##### Provided information
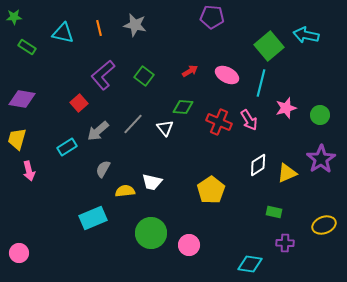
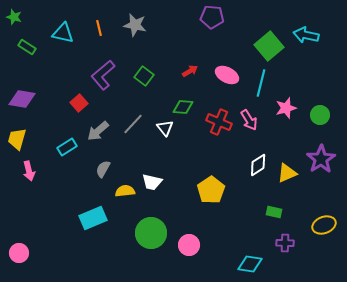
green star at (14, 17): rotated 21 degrees clockwise
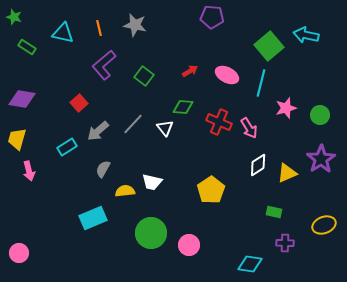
purple L-shape at (103, 75): moved 1 px right, 10 px up
pink arrow at (249, 120): moved 8 px down
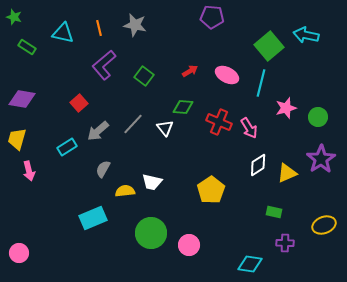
green circle at (320, 115): moved 2 px left, 2 px down
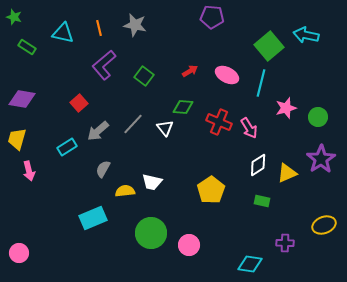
green rectangle at (274, 212): moved 12 px left, 11 px up
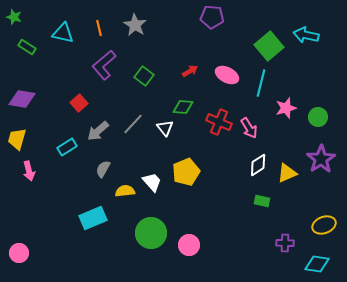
gray star at (135, 25): rotated 20 degrees clockwise
white trapezoid at (152, 182): rotated 145 degrees counterclockwise
yellow pentagon at (211, 190): moved 25 px left, 18 px up; rotated 12 degrees clockwise
cyan diamond at (250, 264): moved 67 px right
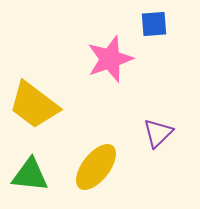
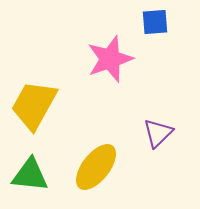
blue square: moved 1 px right, 2 px up
yellow trapezoid: rotated 82 degrees clockwise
##########
## Task goal
Count the lines in the entries above that contain the word "right", matching case exactly. Reply with the number alone.

## Final result
3